■ The records
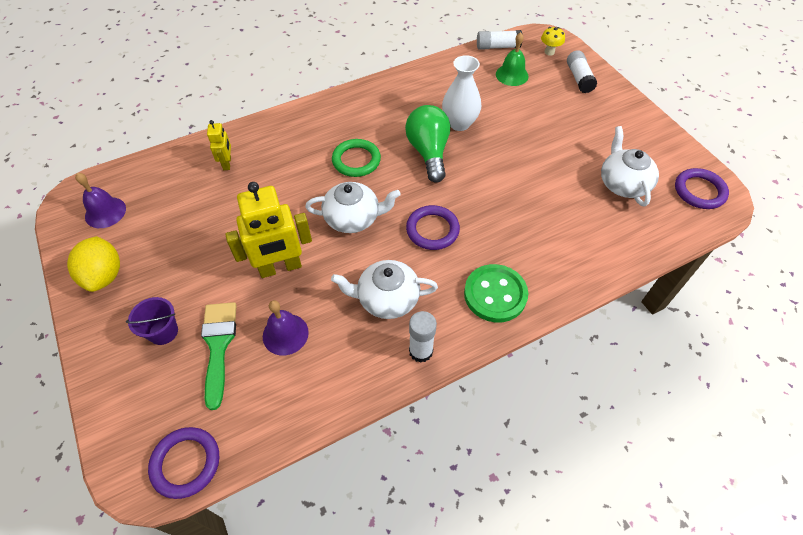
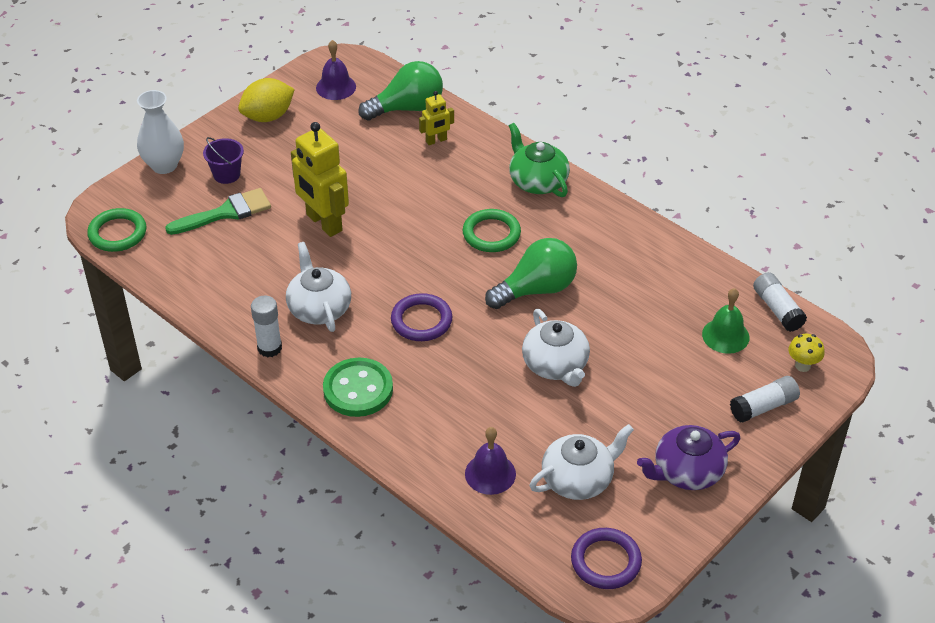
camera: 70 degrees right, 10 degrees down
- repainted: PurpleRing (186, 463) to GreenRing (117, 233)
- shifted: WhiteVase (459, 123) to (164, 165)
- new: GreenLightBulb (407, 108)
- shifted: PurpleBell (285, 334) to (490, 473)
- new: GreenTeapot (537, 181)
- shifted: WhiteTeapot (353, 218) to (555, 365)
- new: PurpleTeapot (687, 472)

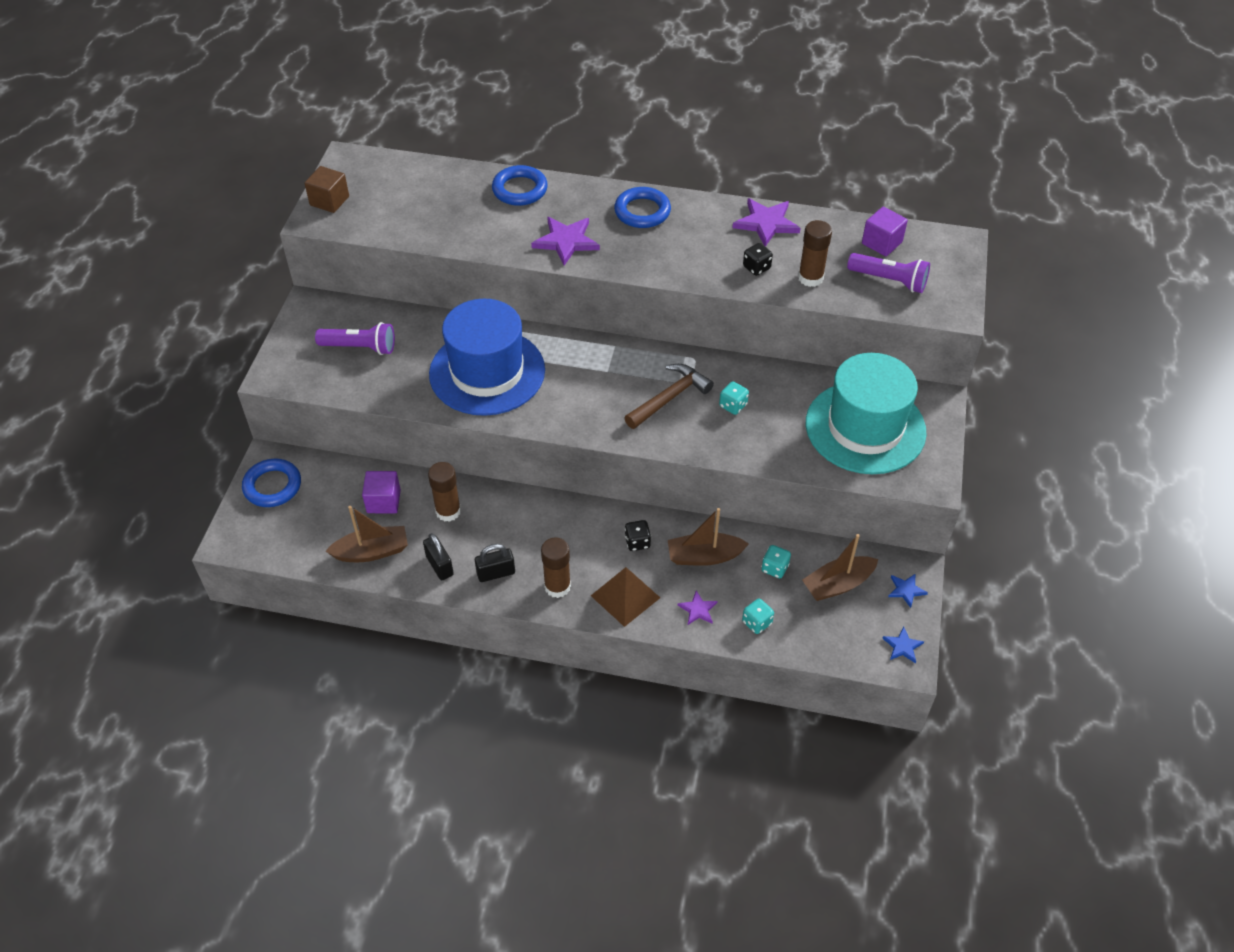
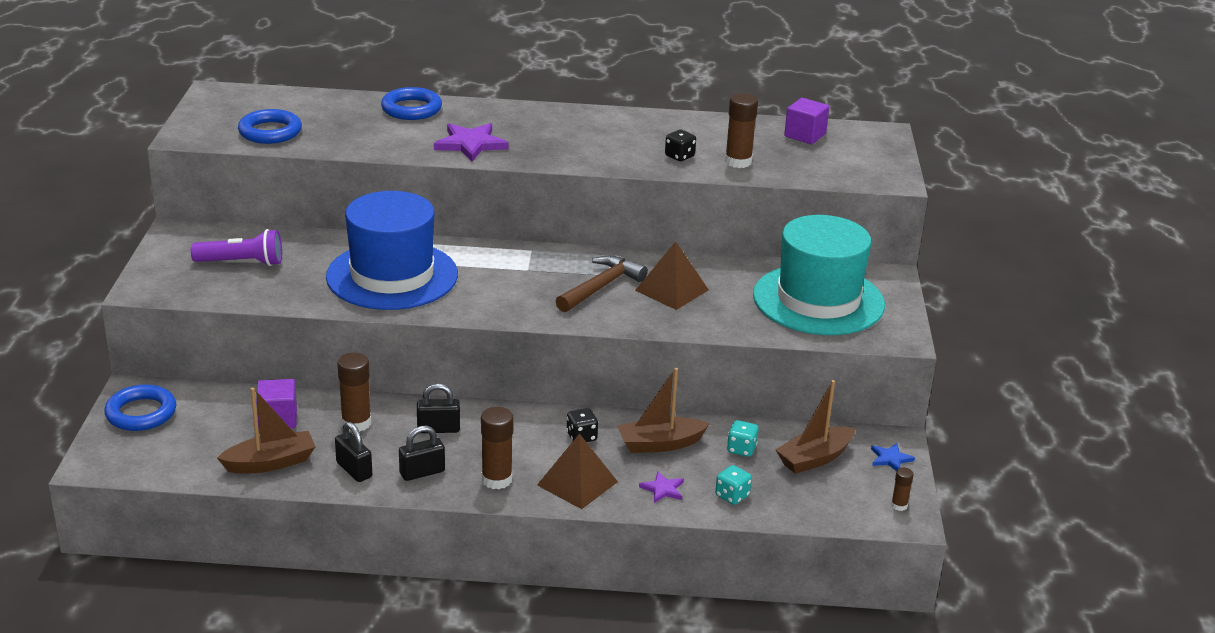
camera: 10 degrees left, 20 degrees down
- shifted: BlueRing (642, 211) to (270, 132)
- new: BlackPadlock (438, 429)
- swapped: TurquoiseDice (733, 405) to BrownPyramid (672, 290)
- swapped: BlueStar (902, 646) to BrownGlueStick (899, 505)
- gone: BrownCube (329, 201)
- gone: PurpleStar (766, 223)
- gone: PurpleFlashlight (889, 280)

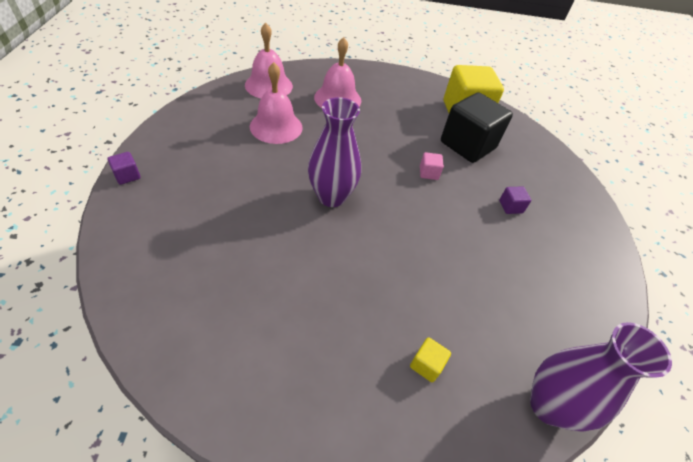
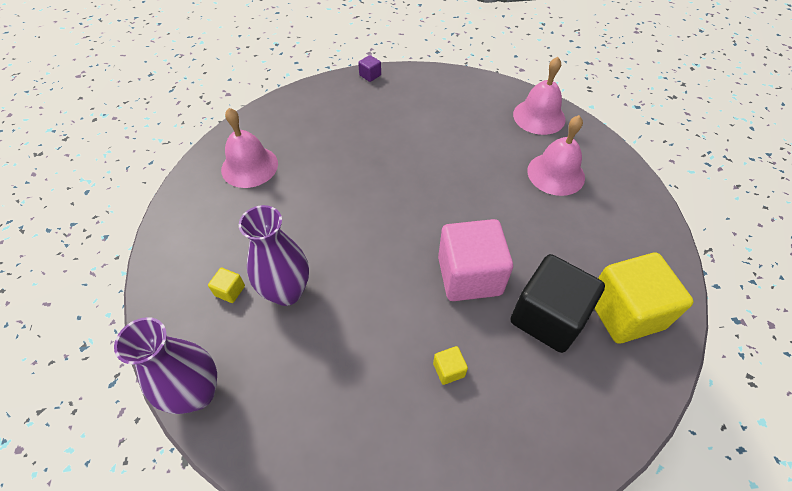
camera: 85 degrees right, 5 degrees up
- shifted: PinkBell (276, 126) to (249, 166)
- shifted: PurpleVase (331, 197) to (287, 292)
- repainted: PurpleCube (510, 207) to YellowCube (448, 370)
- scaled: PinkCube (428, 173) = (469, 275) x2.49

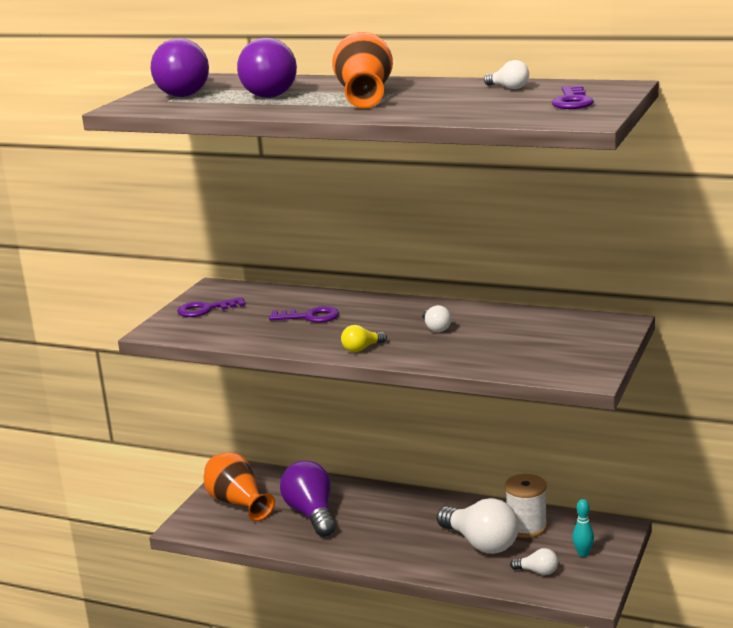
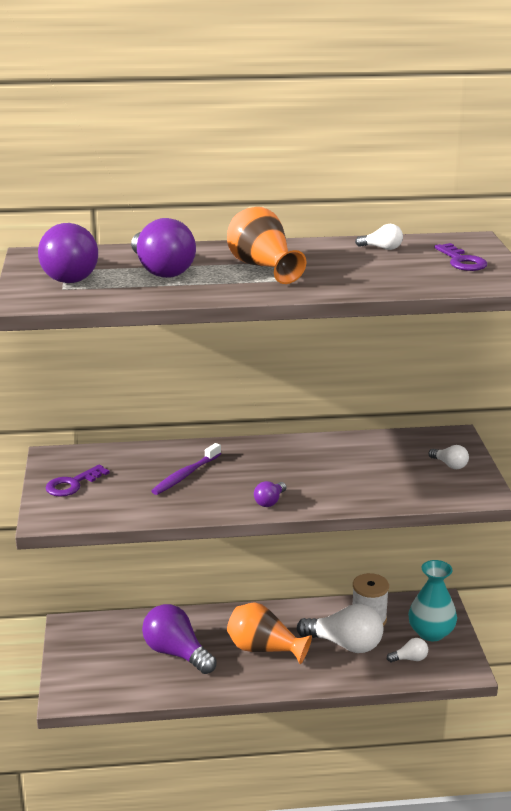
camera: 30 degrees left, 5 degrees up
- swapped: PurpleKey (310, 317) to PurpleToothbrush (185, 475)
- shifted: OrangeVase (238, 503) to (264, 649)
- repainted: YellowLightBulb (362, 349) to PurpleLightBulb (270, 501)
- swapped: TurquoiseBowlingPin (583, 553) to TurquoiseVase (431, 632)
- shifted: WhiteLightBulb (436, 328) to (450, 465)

■ Task details
Among the entries above, the lines between the ones containing "- new: GreenTeapot (537, 181)" and "- shifted: WhiteTeapot", inclusive, are to be transcribed exactly. No other line is to be given.

■ Solution to this task
- new: GreenTeapot (537, 181)
- shifted: WhiteTeapot (353, 218) to (555, 365)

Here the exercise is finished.